- WHAT THE TASK REQUIRES
Search the data for the word "down" and copy each line that has it.

────────────────────

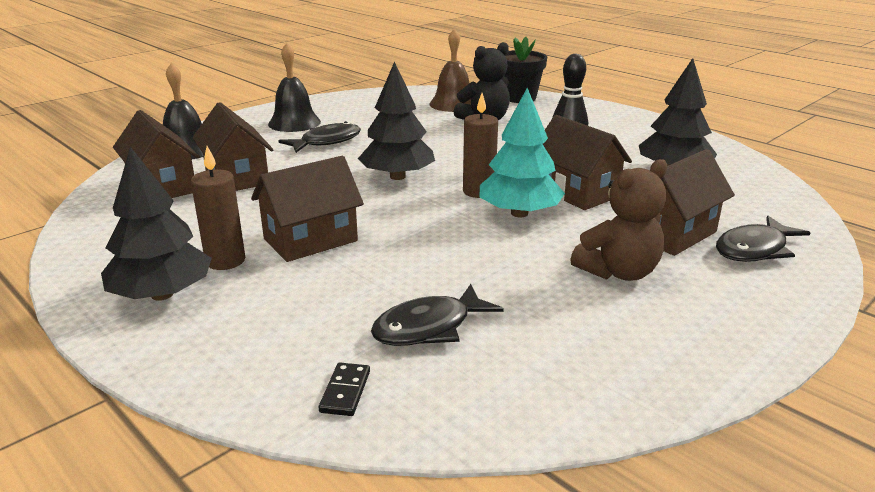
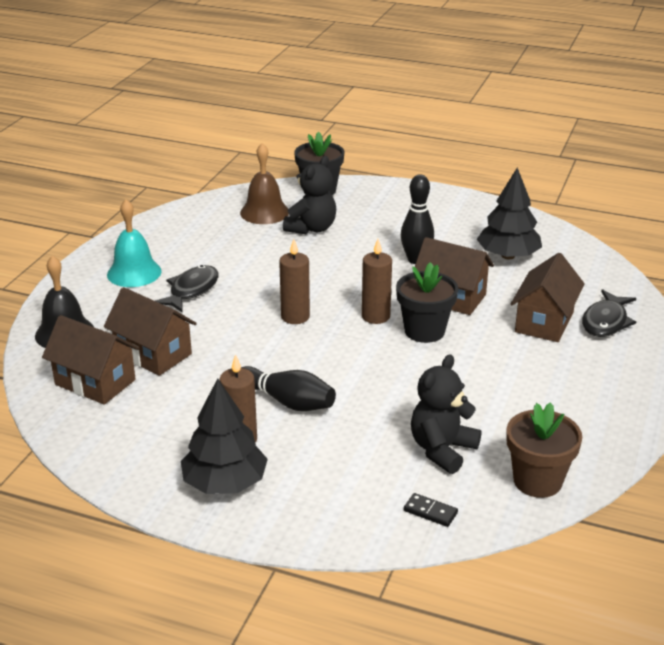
camera: 25 degrees left, 5 degrees up
brown house [251,156,364,262] -> black bowling pin [241,366,336,411]
black bell [268,43,321,132] -> turquoise bell [107,199,162,287]
black domino [319,363,370,416] -> black domino turned 45 degrees counterclockwise [404,493,458,527]
black tree [358,61,435,180] -> brown candle [279,239,310,324]
black fish [371,284,504,346] -> black teddy bear [411,354,481,474]
turquoise tree [480,88,565,218] -> black flower pot [396,262,458,343]
brown teddy bear [570,159,667,281] -> none
none -> brown flower pot [506,402,582,498]

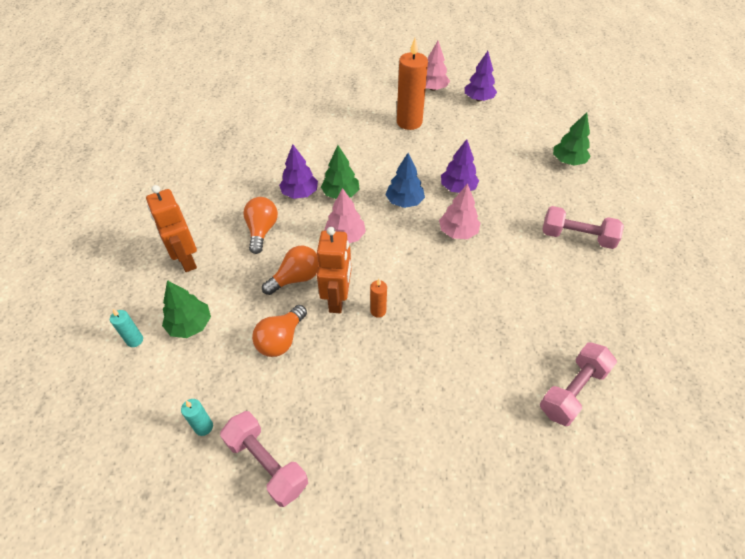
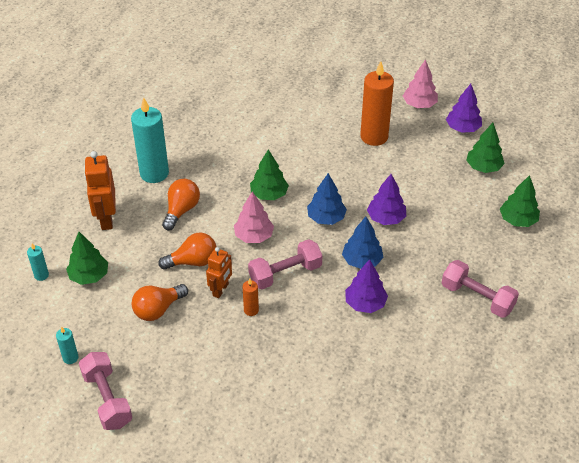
camera: 20 degrees right, 5 degrees down
purple tree [279,144,318,199] -> purple tree moved to [345,259,388,313]
orange robot [317,227,351,313] -> orange robot [206,247,232,298], size x0.65
pink tree [439,183,480,239] -> blue tree [342,217,383,269]
pink dumbbell [540,342,617,426] -> pink dumbbell moved to [248,239,322,289]
none -> turquoise candle [131,97,169,183]
none -> green tree [466,123,505,173]

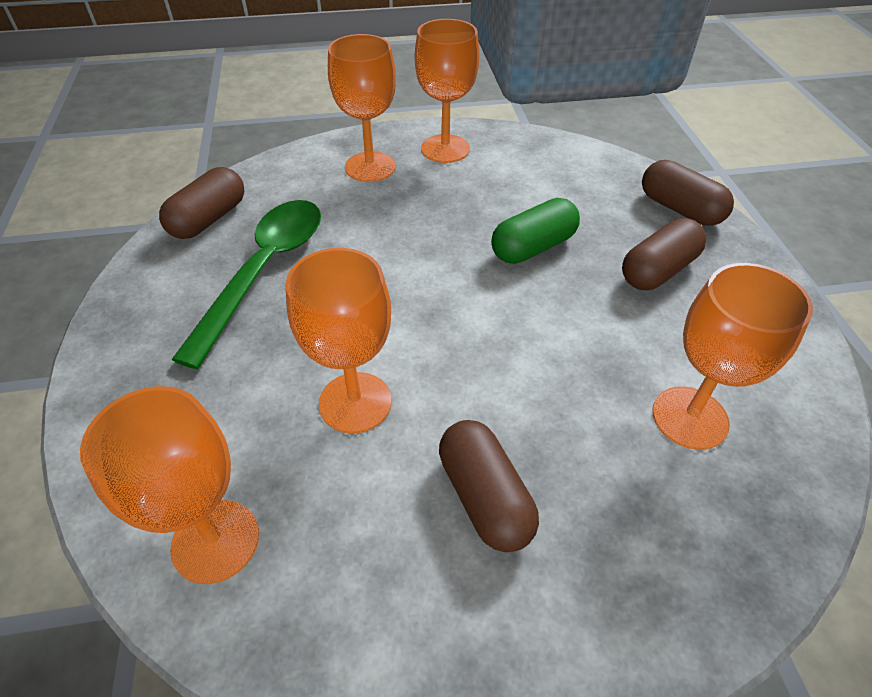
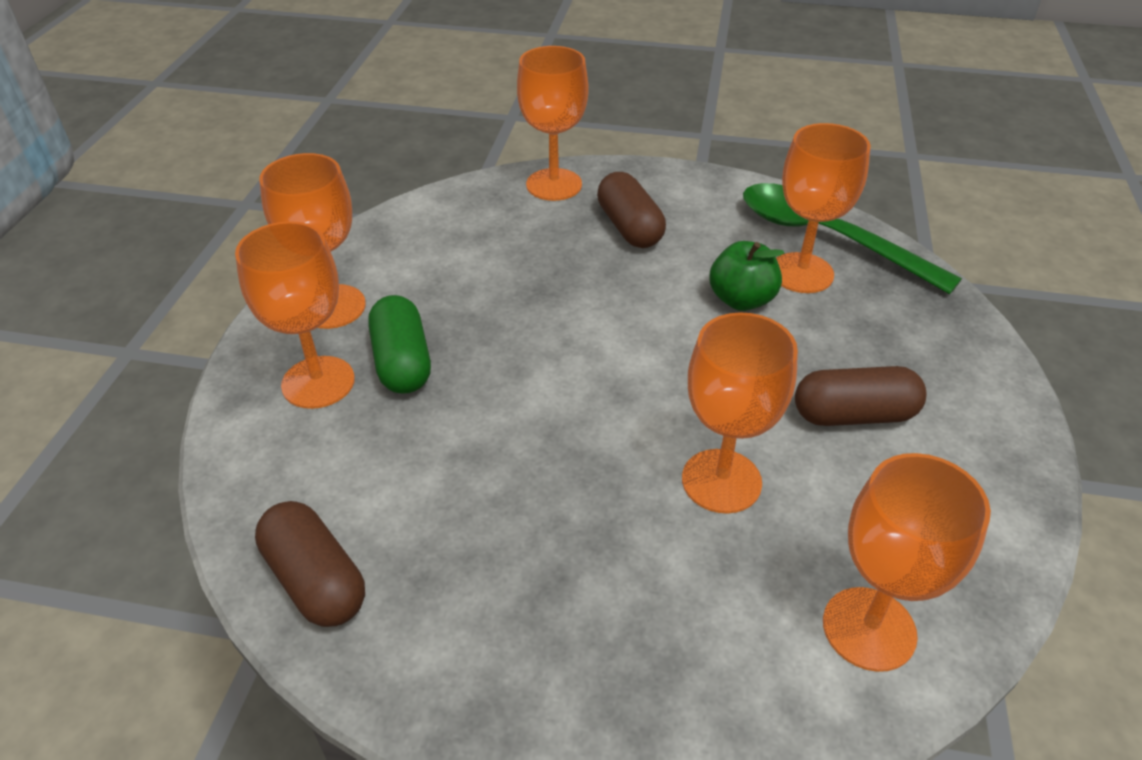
camera: 70 degrees left, 5 degrees down
green spoon [171,200,321,369] -> green spoon moved to [743,183,962,294]
green capsule [491,198,580,264] -> green capsule moved to [368,295,431,394]
brown capsule [642,160,734,226] -> orange goblet [517,46,589,201]
none -> green apple [709,241,785,311]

────────────────────

- SOLUTION FOR THIS TASK
camera: 20 degrees right, 5 degrees down
camera: 70 degrees left, 5 degrees down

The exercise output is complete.